Data excerpts:
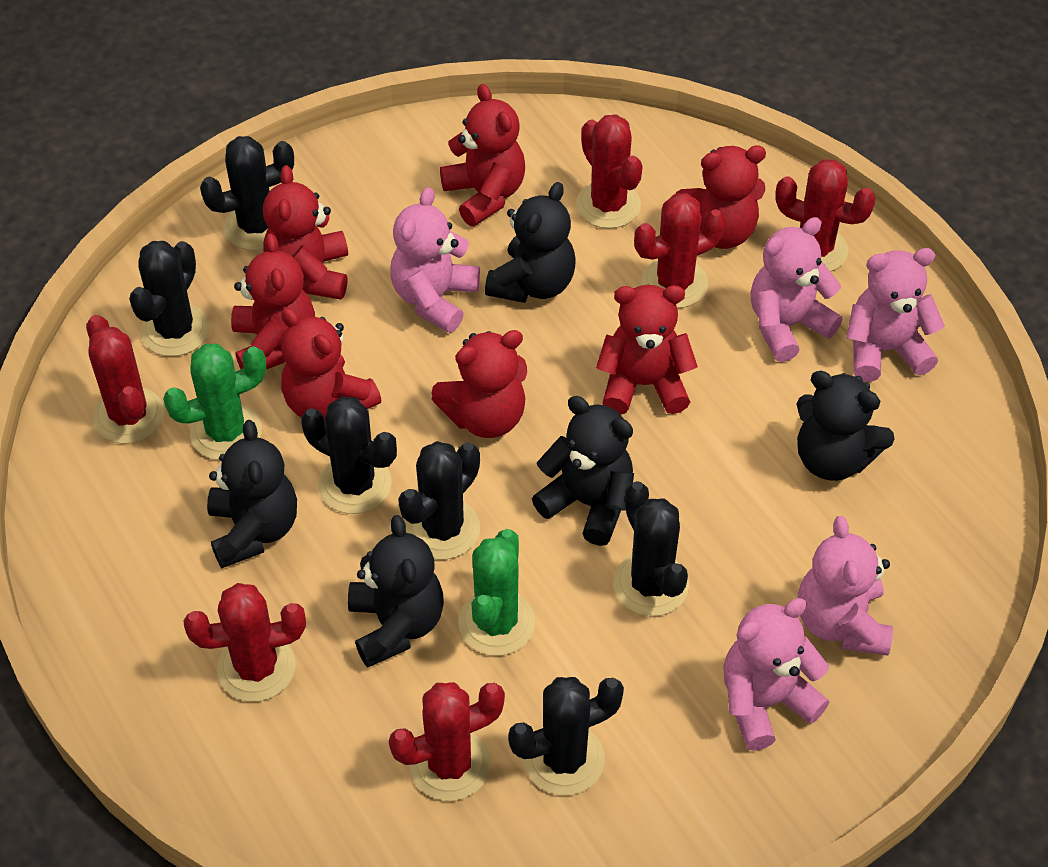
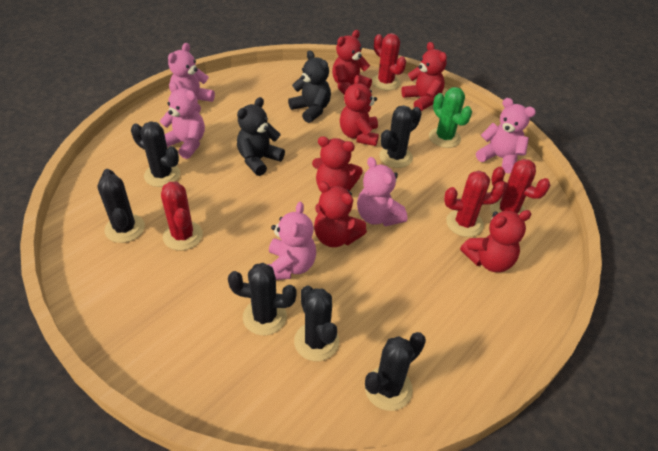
black teddy bear: 5 -> 2
green cactus: 2 -> 1
red cactus: 6 -> 4
red teddy bear: 7 -> 6

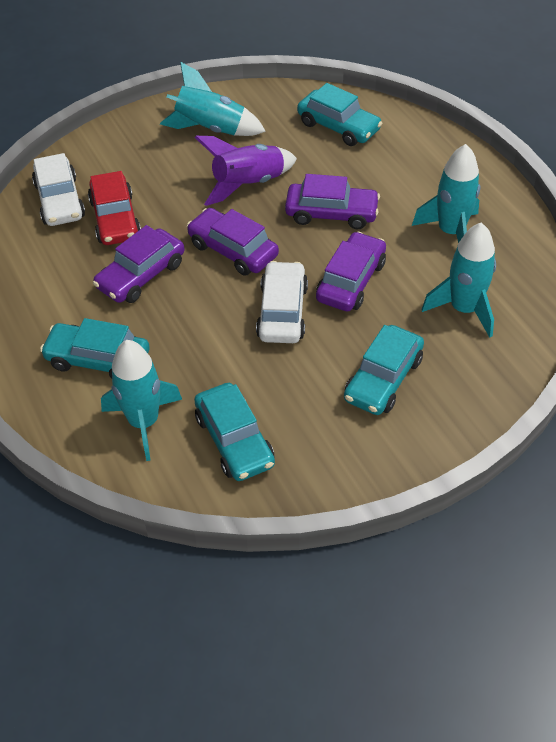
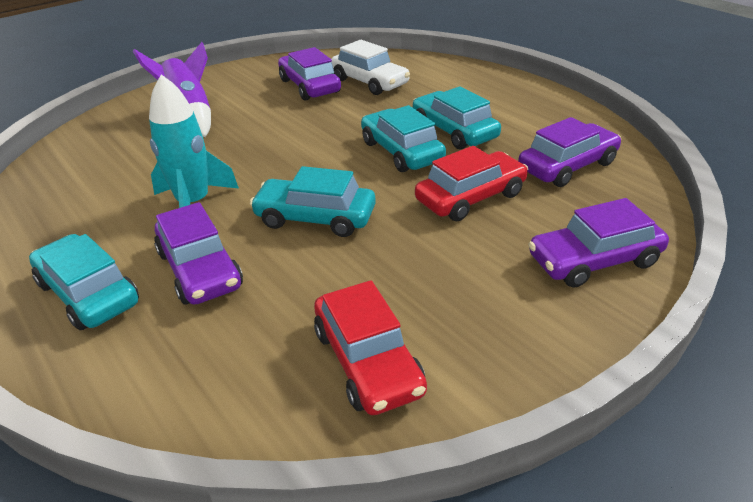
red car: 1 -> 2
turquoise rocket: 4 -> 1
white car: 2 -> 1

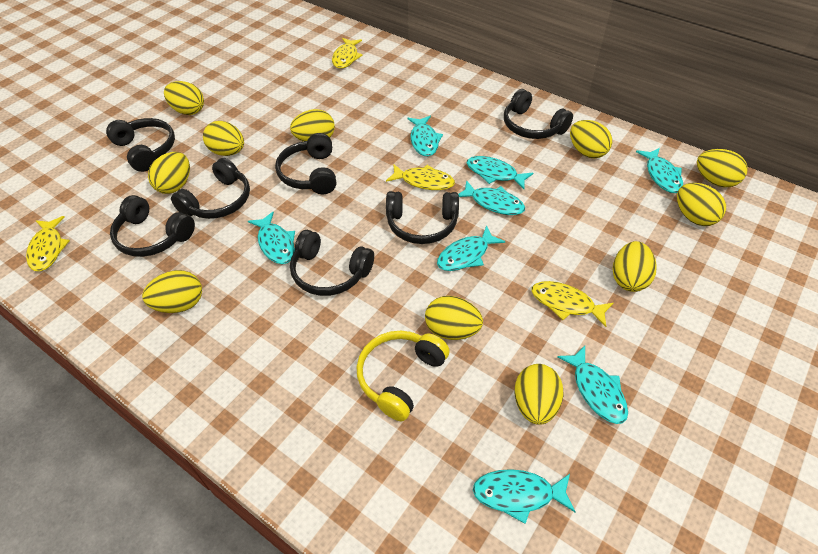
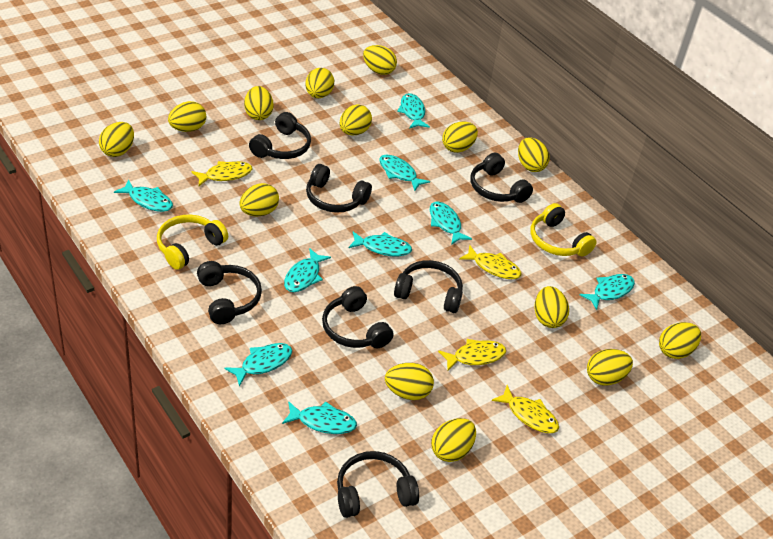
turquoise fish: 8 -> 9
yellow egg: 11 -> 14
yellow headphones: 1 -> 2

Directions:
For every line in the listing above that holds "bear", add one to a tally, and give that tally alone.

Completed task:
2